| EXTRACTED INFORMATION |
• • • •

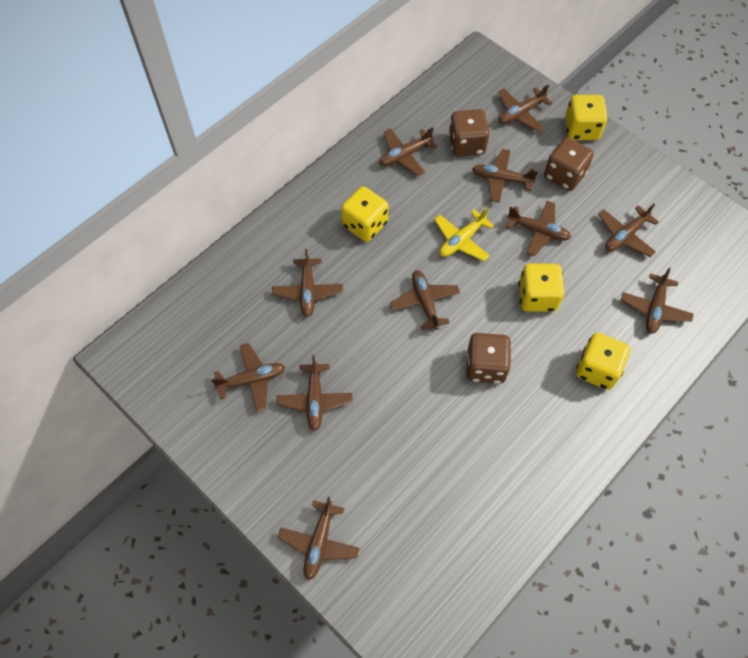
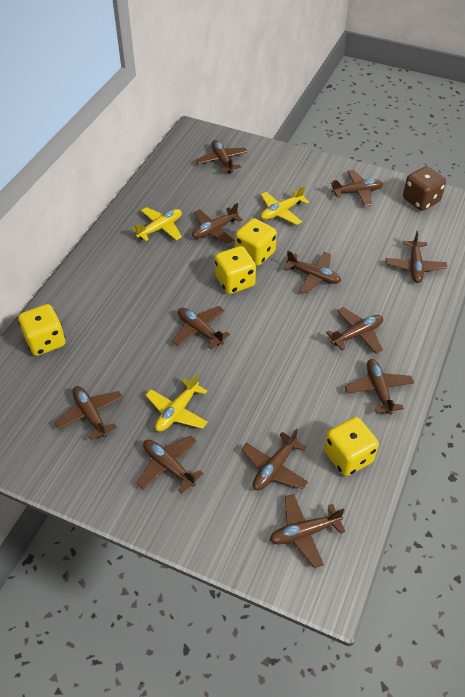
brown dice: 3 -> 1
brown plane: 11 -> 12
yellow plane: 1 -> 3

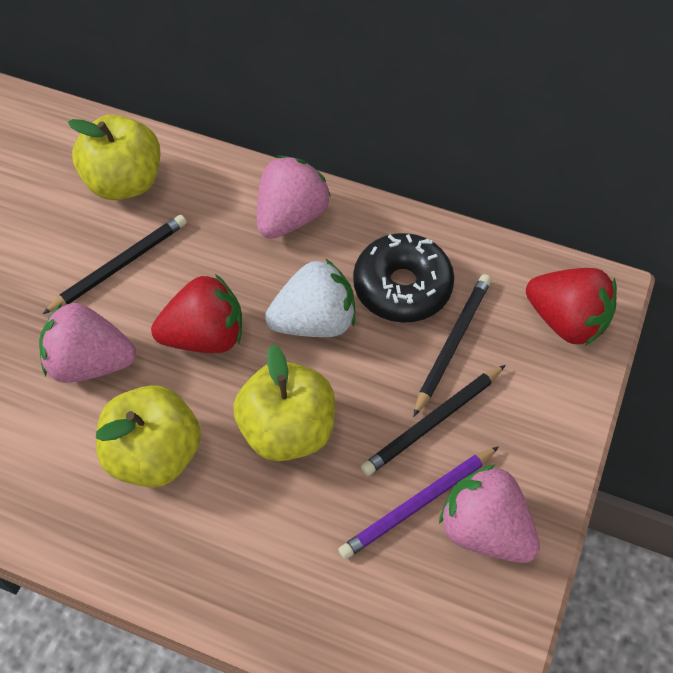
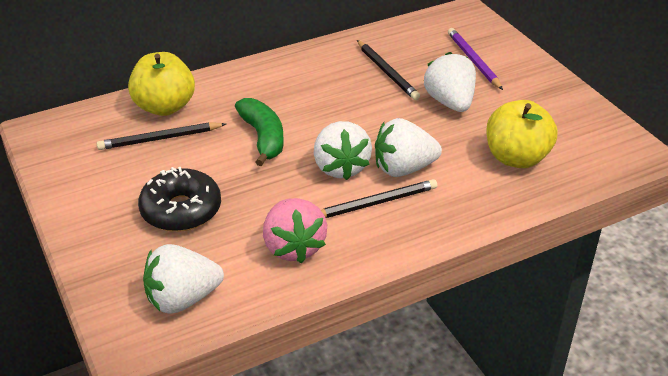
green banana: 0 -> 1
pink strawberry: 3 -> 1
red strawberry: 2 -> 0
white strawberry: 1 -> 4
yellow apple: 3 -> 2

• • • •

| ACTIVITY |
From the line that holds "pink strawberry: 3 -> 1" down to the last line of the material, copy every line exactly and add nothing.

| TASK RESULT |
pink strawberry: 3 -> 1
red strawberry: 2 -> 0
white strawberry: 1 -> 4
yellow apple: 3 -> 2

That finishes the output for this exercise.